─── INFORMATION SUPPLIED ───

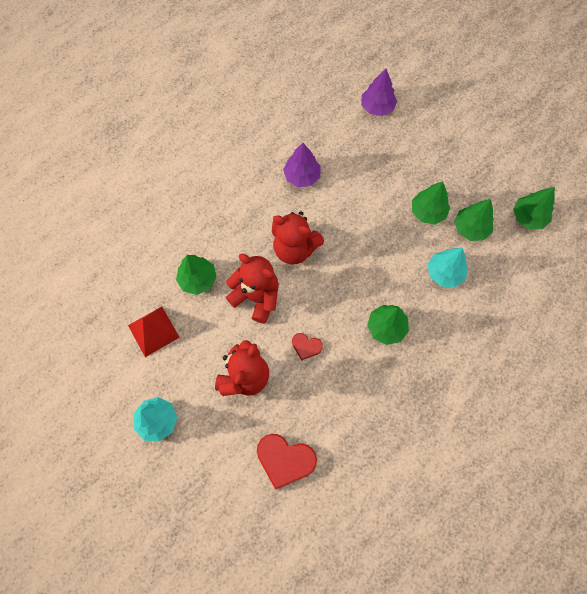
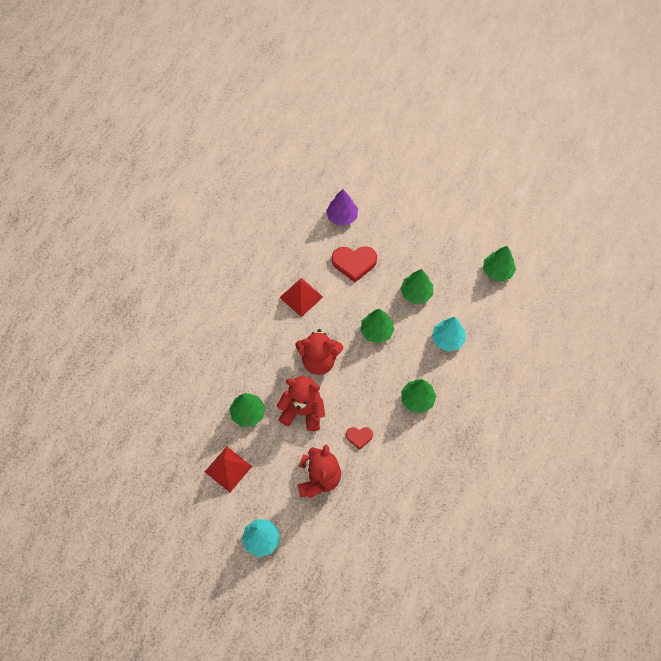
camera: 20 degrees left, 5 degrees down
(285, 460) = (376, 532): red heart -> red heart (354, 263)
(302, 176) = (301, 297): purple tree -> red pyramid
(470, 228) = (455, 295): green tree -> green tree (376, 331)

───

Copy the data character for character, but drop all pictures from the copy.

camera: 20 degrees left, 5 degrees down
(285, 460) = (376, 532): red heart -> red heart (354, 263)
(302, 176) = (301, 297): purple tree -> red pyramid
(470, 228) = (455, 295): green tree -> green tree (376, 331)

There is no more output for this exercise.